## [DATA SECTION]
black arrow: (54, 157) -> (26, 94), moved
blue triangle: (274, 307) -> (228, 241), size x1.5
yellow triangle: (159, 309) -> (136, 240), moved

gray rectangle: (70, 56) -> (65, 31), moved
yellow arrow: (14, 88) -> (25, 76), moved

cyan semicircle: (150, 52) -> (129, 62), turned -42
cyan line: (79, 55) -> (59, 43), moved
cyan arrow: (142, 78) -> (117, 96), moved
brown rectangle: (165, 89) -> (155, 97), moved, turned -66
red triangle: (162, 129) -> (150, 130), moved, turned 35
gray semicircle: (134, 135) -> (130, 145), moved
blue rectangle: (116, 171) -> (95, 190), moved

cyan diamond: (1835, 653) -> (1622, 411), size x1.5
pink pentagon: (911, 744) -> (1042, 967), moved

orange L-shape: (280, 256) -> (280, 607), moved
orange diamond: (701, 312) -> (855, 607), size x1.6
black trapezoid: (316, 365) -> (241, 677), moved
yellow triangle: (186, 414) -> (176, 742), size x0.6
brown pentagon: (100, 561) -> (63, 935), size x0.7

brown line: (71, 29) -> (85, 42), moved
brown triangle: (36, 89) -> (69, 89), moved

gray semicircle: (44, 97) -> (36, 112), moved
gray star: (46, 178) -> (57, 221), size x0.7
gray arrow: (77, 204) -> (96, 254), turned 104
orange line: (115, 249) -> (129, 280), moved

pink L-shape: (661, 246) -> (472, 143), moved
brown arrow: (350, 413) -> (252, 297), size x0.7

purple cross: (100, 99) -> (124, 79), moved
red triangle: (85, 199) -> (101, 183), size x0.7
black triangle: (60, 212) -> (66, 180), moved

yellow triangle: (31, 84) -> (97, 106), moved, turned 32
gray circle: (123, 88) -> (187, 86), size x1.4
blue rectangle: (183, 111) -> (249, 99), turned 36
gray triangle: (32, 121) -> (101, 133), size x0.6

## [EXERCISE PROMPT]
Every line from the data above that contains "rectangle" must appear in the answer.

## [SOLUTION FOR THIS TASK]
gray rectangle: (70, 56) -> (65, 31), moved
brown rectangle: (165, 89) -> (155, 97), moved, turned -66
blue rectangle: (116, 171) -> (95, 190), moved
blue rectangle: (183, 111) -> (249, 99), turned 36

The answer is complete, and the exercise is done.